→ **Task data**
● ● ●

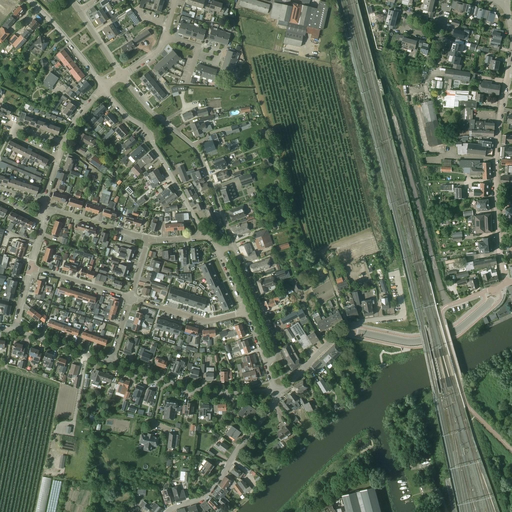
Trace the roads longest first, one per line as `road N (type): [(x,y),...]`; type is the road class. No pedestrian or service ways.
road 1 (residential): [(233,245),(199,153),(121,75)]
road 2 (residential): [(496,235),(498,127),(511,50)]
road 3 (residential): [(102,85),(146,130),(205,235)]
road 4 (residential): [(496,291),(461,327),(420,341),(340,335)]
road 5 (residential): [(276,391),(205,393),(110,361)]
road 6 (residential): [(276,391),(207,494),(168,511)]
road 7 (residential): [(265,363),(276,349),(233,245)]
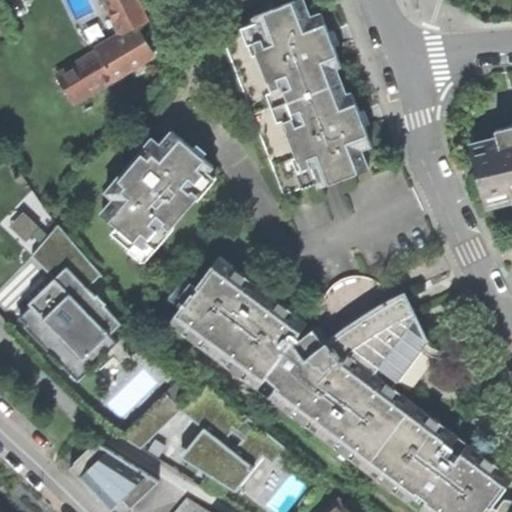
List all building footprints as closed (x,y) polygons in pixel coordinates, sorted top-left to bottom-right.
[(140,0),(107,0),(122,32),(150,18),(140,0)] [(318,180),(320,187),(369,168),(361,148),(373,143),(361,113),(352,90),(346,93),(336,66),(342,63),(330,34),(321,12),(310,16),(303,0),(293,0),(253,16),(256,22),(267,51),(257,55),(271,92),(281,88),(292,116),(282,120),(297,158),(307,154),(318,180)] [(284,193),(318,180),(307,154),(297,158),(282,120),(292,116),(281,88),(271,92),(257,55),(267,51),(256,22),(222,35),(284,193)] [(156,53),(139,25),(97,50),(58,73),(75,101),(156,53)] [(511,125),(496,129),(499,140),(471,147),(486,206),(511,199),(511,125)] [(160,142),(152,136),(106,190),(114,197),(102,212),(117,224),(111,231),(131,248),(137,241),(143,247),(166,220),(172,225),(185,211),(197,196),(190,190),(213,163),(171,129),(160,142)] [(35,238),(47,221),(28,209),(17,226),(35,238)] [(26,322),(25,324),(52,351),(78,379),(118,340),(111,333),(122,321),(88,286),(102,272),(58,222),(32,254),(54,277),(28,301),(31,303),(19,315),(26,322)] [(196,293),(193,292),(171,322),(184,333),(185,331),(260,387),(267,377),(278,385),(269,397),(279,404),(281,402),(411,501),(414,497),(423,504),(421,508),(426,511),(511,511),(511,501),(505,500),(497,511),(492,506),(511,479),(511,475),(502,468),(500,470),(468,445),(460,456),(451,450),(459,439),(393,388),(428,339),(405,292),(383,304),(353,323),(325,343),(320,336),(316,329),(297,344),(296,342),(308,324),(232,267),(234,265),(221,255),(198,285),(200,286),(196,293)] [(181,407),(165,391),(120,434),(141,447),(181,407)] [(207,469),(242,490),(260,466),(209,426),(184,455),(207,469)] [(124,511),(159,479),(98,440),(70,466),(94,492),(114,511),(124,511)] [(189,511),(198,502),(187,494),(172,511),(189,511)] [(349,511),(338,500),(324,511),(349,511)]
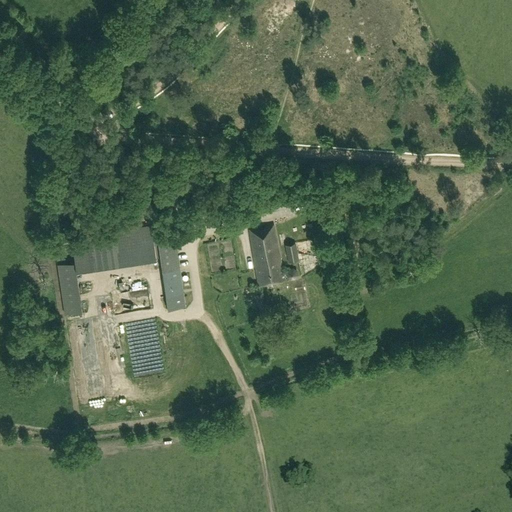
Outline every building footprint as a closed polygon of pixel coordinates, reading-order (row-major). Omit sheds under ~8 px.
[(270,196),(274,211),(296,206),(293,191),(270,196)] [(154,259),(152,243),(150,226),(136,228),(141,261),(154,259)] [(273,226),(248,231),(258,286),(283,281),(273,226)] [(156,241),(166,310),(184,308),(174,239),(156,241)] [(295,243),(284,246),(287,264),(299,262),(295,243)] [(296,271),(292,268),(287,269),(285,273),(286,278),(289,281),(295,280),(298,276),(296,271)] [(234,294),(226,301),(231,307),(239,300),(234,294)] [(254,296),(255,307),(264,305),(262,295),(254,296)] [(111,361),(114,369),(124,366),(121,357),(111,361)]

● ● ●

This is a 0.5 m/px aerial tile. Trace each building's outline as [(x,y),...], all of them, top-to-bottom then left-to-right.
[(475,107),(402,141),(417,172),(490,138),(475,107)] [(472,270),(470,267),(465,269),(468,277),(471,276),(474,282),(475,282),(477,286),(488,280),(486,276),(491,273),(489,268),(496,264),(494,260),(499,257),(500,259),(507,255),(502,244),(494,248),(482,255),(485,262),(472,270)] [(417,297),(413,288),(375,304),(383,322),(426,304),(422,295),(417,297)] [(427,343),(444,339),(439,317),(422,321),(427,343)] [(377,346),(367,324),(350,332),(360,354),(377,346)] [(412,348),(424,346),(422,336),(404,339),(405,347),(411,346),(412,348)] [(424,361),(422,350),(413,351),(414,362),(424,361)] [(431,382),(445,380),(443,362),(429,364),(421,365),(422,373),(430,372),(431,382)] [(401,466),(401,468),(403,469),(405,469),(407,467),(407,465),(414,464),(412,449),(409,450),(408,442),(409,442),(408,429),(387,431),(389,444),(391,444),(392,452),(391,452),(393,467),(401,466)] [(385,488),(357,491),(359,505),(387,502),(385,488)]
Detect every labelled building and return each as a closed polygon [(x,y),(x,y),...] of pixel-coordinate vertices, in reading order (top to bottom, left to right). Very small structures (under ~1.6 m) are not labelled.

● ● ●

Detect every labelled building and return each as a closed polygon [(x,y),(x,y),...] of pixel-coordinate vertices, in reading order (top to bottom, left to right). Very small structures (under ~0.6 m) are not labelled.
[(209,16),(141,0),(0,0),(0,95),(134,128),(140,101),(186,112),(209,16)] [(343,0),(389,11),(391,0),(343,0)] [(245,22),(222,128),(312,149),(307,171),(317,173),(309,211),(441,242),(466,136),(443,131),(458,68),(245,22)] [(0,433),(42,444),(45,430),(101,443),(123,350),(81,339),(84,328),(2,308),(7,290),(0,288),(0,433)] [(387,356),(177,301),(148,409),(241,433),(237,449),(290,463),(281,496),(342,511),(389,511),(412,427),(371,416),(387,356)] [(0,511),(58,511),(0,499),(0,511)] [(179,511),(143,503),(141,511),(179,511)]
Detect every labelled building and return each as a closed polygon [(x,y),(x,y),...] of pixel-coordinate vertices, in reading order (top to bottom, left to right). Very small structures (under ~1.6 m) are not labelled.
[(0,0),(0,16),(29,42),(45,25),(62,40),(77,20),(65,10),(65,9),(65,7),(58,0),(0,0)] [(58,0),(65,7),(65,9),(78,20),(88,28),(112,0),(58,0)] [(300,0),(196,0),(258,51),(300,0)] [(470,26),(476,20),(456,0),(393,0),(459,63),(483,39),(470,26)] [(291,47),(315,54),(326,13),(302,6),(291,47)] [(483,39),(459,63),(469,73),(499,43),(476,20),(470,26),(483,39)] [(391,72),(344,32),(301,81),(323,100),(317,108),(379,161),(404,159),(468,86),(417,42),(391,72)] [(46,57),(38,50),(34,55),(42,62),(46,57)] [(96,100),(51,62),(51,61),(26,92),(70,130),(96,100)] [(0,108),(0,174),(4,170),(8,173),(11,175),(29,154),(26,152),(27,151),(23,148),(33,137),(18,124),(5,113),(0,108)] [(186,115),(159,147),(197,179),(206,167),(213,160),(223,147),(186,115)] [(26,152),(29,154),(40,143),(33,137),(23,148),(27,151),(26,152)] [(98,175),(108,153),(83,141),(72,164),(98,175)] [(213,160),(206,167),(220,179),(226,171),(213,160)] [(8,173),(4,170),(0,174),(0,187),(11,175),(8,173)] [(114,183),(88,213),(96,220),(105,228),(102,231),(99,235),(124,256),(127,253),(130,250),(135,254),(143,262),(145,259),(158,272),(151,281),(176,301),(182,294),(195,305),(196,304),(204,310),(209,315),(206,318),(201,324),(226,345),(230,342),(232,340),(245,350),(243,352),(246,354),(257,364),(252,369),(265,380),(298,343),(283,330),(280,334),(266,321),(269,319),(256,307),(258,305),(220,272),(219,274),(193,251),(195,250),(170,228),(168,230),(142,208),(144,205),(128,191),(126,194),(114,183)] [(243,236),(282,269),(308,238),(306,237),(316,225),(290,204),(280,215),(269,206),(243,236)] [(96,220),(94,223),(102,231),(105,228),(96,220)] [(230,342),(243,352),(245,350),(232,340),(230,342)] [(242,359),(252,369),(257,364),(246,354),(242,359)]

● ● ●

→ **Written problem**
Turn the lines in the records, from the line with "Trace the roads" through the line with "road 7 (residential): [(265,363),(276,349),(233,245)]", into a Markdown table with the columns Row and Line. Give each line its row number, and leave out any blank lines.

→ **Final result**
| Row | Line |
|---|---|
| 1 | Trace the roads longest first, one per line as `road N (type): [(x,y),...]`; type is the road class. No pedestrian or service ways. |
| 2 | road 1 (residential): [(233,245),(199,153),(121,75)] |
| 3 | road 2 (residential): [(496,235),(498,127),(511,50)] |
| 4 | road 3 (residential): [(102,85),(146,130),(205,235)] |
| 5 | road 4 (residential): [(496,291),(461,327),(420,341),(340,335)] |
| 6 | road 5 (residential): [(276,391),(205,393),(110,361)] |
| 7 | road 6 (residential): [(276,391),(207,494),(168,511)] |
| 8 | road 7 (residential): [(265,363),(276,349),(233,245)] |